The word "star" marks the lines you need; copy each of them from the data.

=-=-=-=-=

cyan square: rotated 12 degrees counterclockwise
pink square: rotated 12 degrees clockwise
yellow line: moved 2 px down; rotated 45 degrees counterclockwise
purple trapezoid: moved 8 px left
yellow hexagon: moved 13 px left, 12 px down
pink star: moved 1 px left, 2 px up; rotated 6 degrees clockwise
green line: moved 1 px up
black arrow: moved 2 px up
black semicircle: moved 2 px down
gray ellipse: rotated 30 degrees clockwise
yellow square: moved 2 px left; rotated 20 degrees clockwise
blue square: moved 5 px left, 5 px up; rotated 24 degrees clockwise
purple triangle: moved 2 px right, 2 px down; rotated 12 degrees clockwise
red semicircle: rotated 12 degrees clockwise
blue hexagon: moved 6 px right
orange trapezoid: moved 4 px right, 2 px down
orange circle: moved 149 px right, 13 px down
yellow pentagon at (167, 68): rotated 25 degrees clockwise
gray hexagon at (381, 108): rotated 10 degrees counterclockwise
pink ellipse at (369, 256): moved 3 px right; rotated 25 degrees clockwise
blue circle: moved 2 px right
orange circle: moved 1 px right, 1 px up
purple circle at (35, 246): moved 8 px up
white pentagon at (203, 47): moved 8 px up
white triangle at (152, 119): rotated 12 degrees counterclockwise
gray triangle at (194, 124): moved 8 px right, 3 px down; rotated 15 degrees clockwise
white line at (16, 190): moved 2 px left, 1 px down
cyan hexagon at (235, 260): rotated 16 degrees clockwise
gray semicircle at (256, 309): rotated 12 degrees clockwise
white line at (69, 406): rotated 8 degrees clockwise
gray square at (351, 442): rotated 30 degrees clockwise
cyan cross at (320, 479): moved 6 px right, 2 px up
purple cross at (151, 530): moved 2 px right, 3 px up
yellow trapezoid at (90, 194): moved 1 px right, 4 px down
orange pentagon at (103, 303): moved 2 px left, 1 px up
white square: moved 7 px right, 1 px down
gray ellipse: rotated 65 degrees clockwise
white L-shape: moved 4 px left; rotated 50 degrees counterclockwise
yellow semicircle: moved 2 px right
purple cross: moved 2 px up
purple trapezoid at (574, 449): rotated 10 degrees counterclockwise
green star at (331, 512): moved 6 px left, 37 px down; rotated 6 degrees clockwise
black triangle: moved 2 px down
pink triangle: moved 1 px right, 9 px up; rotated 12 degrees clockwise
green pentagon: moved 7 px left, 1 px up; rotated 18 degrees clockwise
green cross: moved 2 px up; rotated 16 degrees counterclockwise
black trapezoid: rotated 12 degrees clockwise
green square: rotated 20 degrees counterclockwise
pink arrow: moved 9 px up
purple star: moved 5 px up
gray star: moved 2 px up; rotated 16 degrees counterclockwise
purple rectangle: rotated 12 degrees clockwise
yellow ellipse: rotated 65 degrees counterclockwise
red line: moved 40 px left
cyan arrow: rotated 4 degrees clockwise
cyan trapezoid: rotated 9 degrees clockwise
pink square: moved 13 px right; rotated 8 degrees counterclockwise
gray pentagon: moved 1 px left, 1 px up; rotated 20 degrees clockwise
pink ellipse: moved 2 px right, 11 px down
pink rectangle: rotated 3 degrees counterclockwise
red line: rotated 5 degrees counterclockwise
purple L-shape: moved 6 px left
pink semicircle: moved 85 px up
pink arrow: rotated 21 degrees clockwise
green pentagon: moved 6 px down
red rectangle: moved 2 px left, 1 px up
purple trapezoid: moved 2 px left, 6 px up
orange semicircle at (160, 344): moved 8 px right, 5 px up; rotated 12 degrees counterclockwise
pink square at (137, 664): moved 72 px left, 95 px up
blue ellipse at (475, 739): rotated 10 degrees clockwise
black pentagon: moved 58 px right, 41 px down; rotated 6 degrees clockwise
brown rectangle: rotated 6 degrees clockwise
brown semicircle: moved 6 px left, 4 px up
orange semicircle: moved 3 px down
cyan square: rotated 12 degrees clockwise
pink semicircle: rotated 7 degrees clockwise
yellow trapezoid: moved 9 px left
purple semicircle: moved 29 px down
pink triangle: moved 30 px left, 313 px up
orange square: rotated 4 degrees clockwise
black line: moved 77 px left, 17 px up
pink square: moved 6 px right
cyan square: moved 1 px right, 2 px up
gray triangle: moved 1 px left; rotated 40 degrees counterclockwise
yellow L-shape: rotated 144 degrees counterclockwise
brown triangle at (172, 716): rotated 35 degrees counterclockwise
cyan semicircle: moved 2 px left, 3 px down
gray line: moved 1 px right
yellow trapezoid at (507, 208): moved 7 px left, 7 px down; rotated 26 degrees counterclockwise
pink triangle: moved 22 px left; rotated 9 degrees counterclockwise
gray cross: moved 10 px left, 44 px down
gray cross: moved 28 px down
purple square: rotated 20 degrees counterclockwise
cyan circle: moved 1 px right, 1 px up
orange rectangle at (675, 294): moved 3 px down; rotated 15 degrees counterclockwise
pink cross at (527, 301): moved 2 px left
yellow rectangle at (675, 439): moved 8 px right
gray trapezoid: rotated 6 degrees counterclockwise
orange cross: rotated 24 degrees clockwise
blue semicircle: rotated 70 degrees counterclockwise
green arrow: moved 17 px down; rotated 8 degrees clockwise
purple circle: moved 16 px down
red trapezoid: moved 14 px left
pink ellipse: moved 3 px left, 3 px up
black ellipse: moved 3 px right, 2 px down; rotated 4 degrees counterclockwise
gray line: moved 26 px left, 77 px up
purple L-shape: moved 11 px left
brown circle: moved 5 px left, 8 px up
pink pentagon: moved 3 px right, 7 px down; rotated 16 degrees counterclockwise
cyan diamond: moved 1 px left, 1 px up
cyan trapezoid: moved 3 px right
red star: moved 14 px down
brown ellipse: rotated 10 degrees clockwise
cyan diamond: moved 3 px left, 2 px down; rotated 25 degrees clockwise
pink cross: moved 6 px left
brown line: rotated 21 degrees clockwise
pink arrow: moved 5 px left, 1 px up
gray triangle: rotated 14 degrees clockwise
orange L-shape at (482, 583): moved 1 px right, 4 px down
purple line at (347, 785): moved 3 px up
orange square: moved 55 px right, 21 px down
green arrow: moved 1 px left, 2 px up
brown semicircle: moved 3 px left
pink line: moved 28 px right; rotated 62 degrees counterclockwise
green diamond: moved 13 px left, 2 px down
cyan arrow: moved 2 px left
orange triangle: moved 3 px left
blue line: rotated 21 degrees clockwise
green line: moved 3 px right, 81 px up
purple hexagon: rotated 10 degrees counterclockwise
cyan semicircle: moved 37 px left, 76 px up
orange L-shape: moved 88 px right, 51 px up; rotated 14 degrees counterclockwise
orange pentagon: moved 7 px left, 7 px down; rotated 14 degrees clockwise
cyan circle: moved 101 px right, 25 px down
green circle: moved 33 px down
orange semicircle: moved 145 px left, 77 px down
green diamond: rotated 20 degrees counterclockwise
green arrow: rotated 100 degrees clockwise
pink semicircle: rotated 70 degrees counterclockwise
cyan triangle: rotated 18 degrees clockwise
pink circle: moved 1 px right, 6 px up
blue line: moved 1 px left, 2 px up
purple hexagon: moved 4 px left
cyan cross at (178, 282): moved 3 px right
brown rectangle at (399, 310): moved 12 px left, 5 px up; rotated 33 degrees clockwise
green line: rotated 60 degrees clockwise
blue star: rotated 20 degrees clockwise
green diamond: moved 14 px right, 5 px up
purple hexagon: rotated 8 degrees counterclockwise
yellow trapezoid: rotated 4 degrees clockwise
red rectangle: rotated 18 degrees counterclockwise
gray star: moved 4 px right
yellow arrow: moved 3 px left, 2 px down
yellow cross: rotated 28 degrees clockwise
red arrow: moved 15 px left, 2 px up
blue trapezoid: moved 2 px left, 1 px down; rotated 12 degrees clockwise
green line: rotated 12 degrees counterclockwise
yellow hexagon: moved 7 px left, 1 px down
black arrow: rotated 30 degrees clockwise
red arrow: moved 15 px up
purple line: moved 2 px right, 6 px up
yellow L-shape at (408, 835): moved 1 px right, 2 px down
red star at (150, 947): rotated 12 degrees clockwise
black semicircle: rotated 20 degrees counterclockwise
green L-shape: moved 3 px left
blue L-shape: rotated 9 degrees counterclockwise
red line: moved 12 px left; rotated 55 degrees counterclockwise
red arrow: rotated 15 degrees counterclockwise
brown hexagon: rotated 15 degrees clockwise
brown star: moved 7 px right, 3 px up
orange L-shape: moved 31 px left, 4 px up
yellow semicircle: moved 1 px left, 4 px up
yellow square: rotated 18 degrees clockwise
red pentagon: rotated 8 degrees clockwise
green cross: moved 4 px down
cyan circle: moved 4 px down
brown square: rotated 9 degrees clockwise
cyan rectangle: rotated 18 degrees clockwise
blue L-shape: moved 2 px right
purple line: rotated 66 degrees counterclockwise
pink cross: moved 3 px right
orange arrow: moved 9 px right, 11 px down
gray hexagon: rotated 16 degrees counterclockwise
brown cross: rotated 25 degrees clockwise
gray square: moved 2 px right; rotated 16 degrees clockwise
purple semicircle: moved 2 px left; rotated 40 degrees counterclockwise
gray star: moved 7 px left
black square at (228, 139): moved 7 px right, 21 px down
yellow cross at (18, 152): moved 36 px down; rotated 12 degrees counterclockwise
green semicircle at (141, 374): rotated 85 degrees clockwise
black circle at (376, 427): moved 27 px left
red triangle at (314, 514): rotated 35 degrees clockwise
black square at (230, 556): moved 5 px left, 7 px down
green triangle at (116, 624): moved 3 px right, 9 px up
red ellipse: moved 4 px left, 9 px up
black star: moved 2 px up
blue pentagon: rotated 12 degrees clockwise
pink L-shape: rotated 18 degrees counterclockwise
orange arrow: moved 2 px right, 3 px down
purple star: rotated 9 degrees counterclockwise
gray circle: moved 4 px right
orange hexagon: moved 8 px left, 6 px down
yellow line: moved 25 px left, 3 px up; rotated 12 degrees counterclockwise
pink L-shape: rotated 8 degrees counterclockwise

=-=-=-=-=

* **Task solution**
pink star: moved 1 px left, 2 px up; rotated 6 degrees clockwise
green star at (331, 512): moved 6 px left, 37 px down; rotated 6 degrees clockwise
purple star: moved 5 px up
gray star: moved 2 px up; rotated 16 degrees counterclockwise
red star: moved 14 px down
blue star: rotated 20 degrees clockwise
gray star: moved 4 px right
red star at (150, 947): rotated 12 degrees clockwise
brown star: moved 7 px right, 3 px up
gray star: moved 7 px left
black star: moved 2 px up
purple star: rotated 9 degrees counterclockwise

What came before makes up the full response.